### Exercise data:
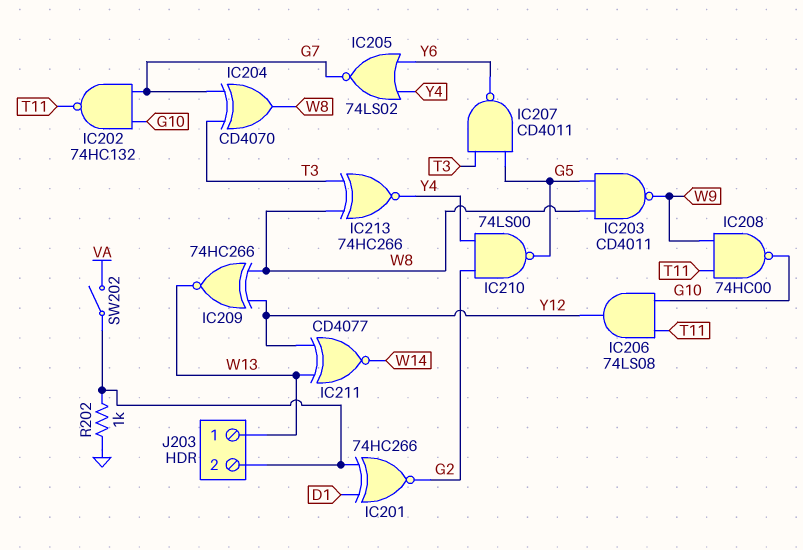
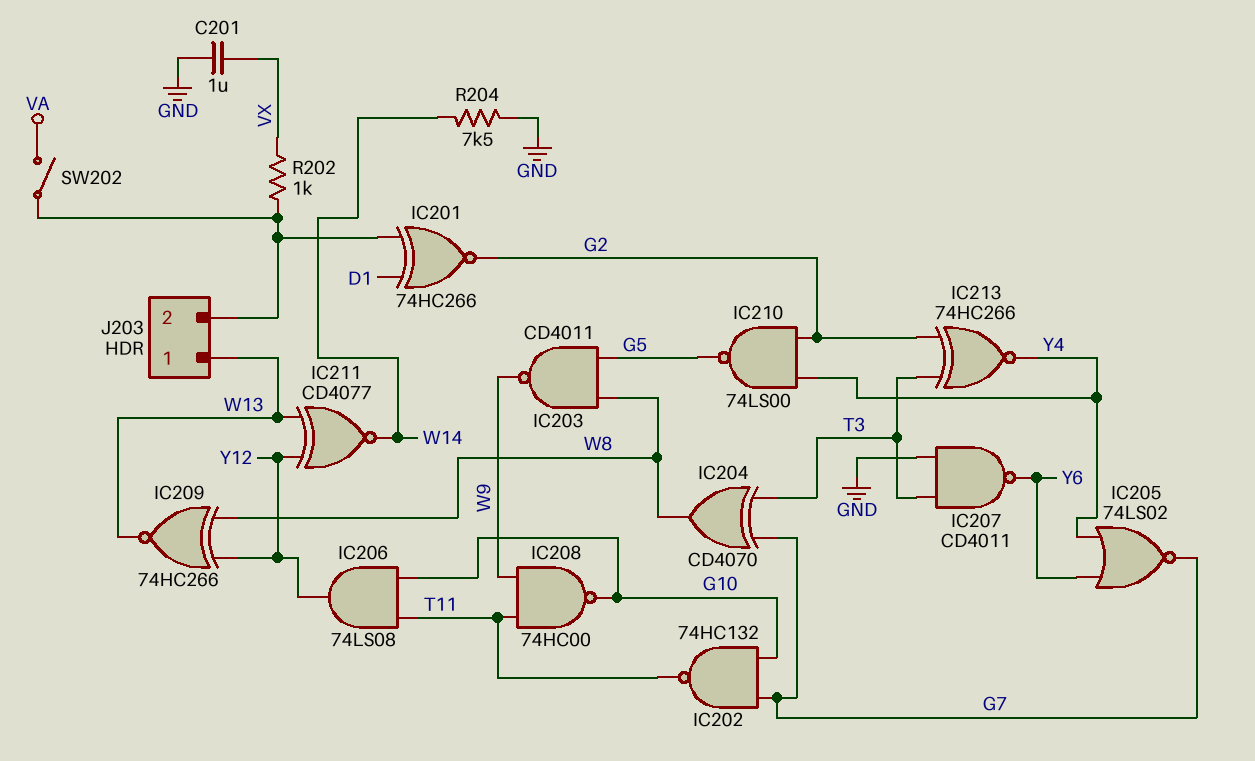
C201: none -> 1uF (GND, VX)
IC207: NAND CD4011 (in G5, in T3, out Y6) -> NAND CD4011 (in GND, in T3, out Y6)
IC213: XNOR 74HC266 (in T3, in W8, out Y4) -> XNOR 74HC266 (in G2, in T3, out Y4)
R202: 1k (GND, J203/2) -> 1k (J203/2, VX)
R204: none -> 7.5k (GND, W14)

### What needs to be done:
From the line containing "IC207: NAND CD4011" to the last line of the records above, please write out every line exactly and add nothing.

### Reply:
IC207: NAND CD4011 (in G5, in T3, out Y6) -> NAND CD4011 (in GND, in T3, out Y6)
IC213: XNOR 74HC266 (in T3, in W8, out Y4) -> XNOR 74HC266 (in G2, in T3, out Y4)
R202: 1k (GND, J203/2) -> 1k (J203/2, VX)
R204: none -> 7.5k (GND, W14)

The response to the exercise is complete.